▶ **Set exercise**
Reproduce every line of the records below word for word, leaving out the pictures.

# # # # #

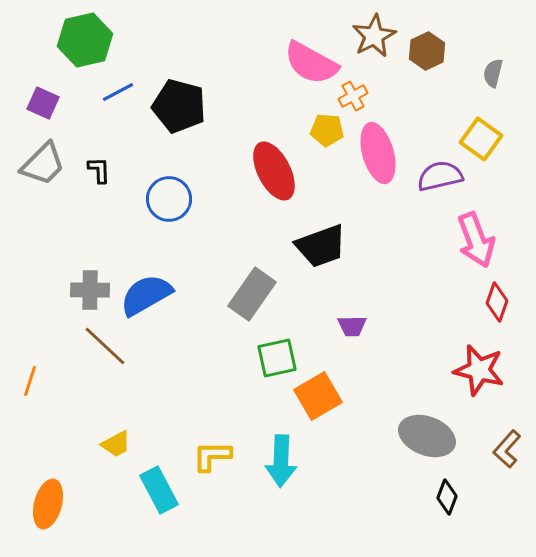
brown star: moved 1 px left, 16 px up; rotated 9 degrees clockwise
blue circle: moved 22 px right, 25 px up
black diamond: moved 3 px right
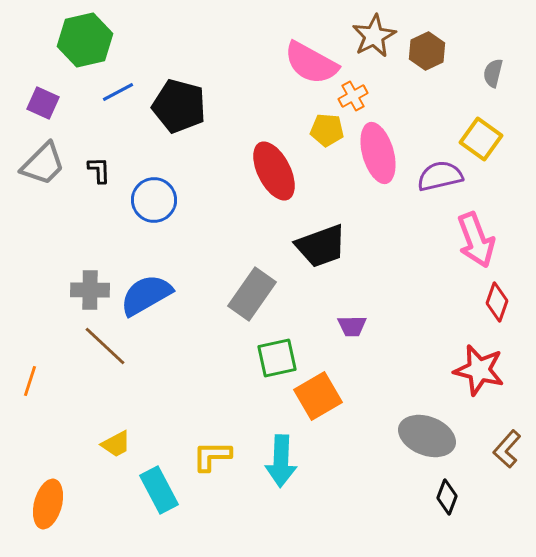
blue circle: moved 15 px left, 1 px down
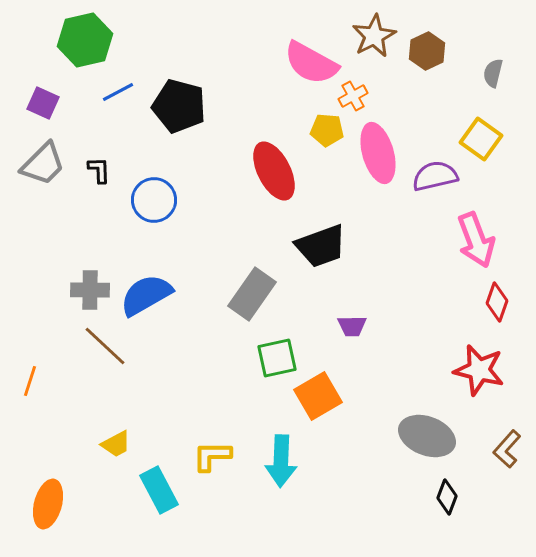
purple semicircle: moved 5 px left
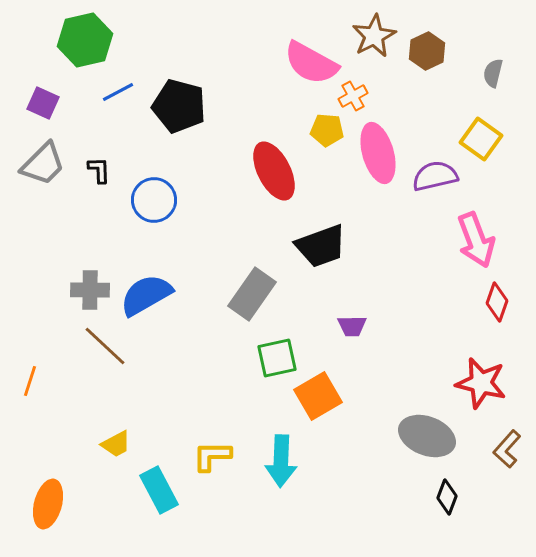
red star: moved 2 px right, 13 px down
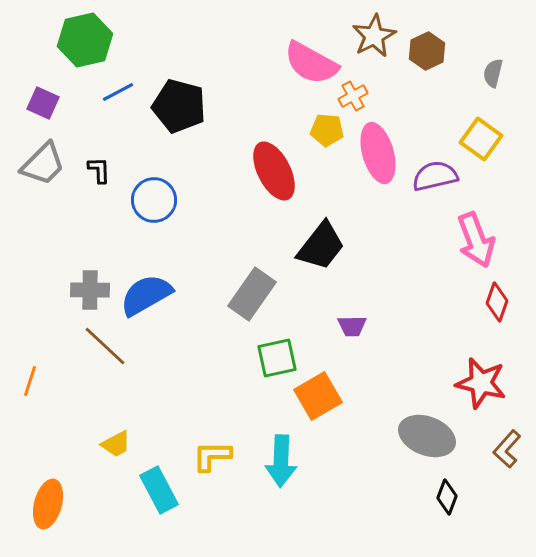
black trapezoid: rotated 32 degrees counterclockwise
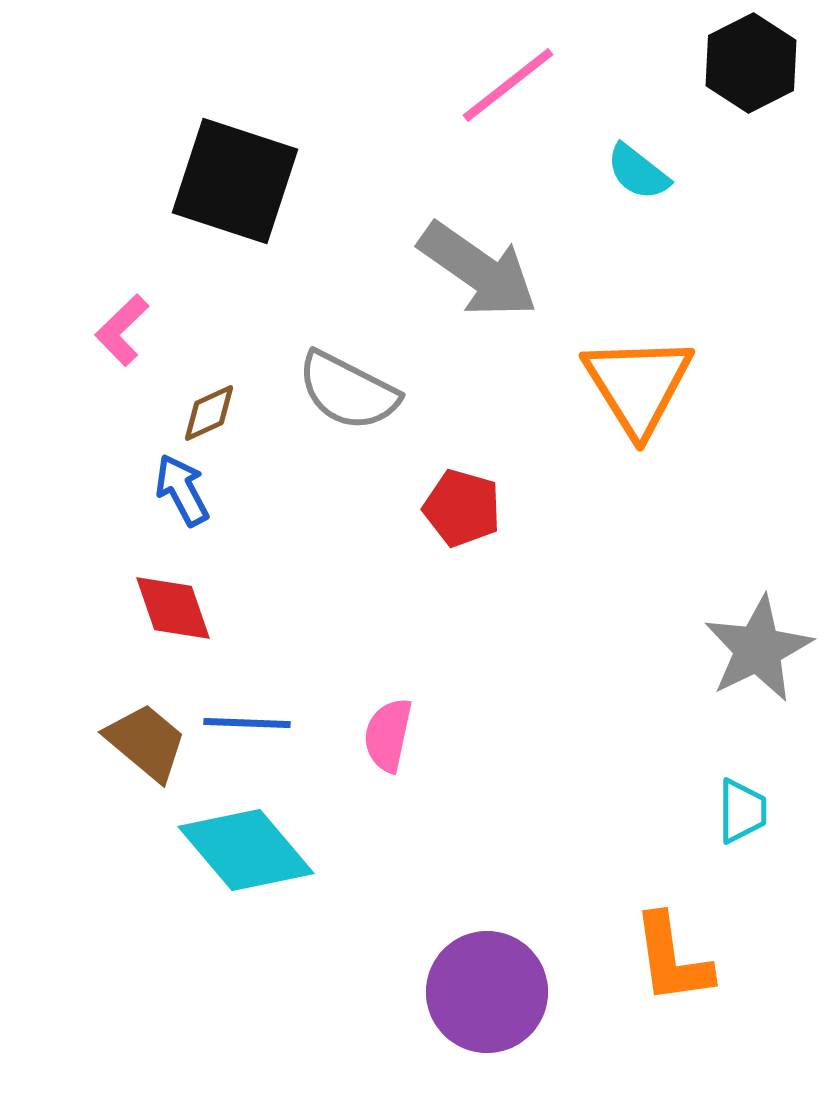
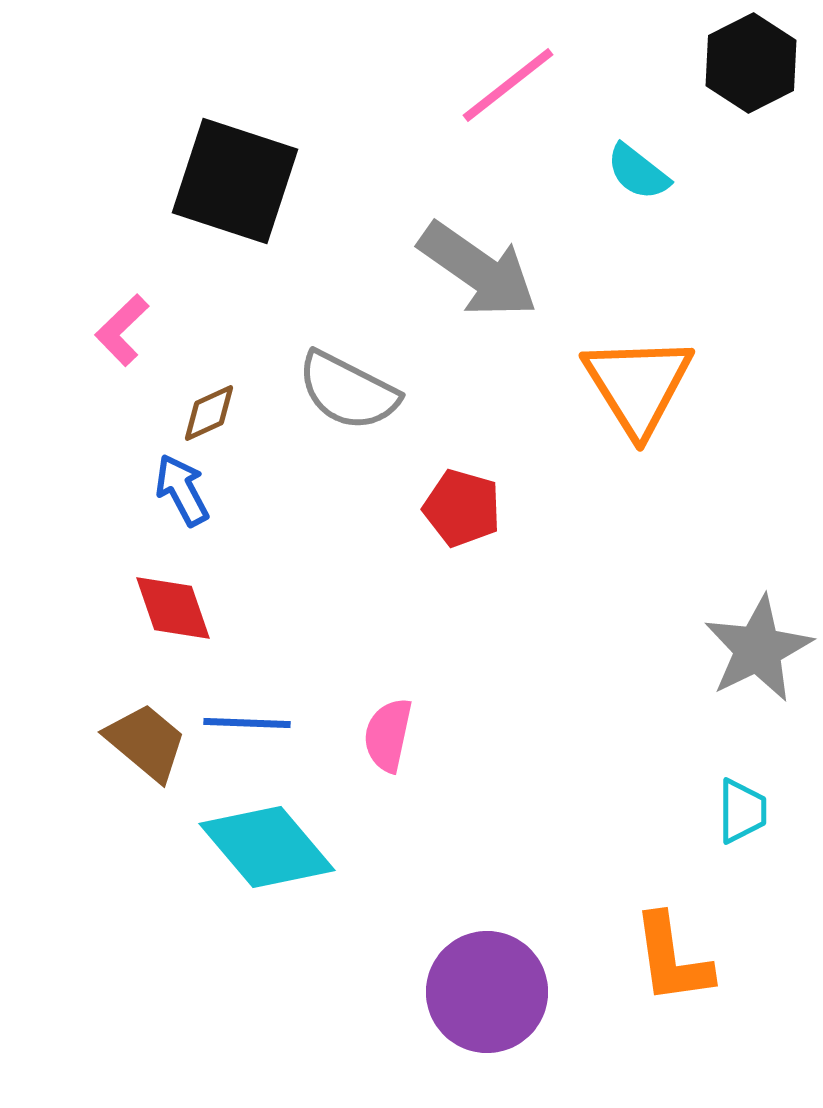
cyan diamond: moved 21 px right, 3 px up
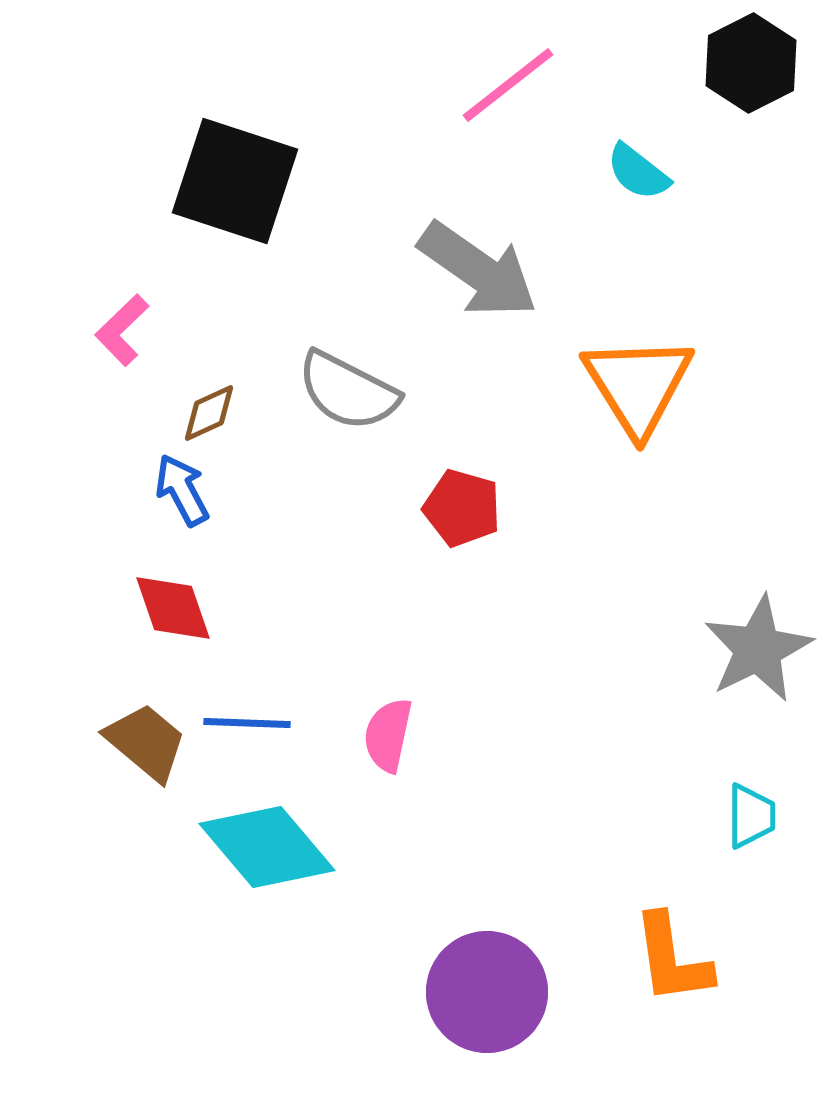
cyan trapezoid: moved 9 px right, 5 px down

# # # # #

▶ **Written response**
brown star: moved 1 px left, 16 px up; rotated 9 degrees clockwise
blue circle: moved 22 px right, 25 px up
black diamond: moved 3 px right
blue circle: moved 15 px left, 1 px down
purple semicircle: moved 5 px left
red star: moved 2 px right, 13 px down
black trapezoid: rotated 32 degrees counterclockwise
cyan diamond: moved 21 px right, 3 px up
cyan trapezoid: moved 9 px right, 5 px down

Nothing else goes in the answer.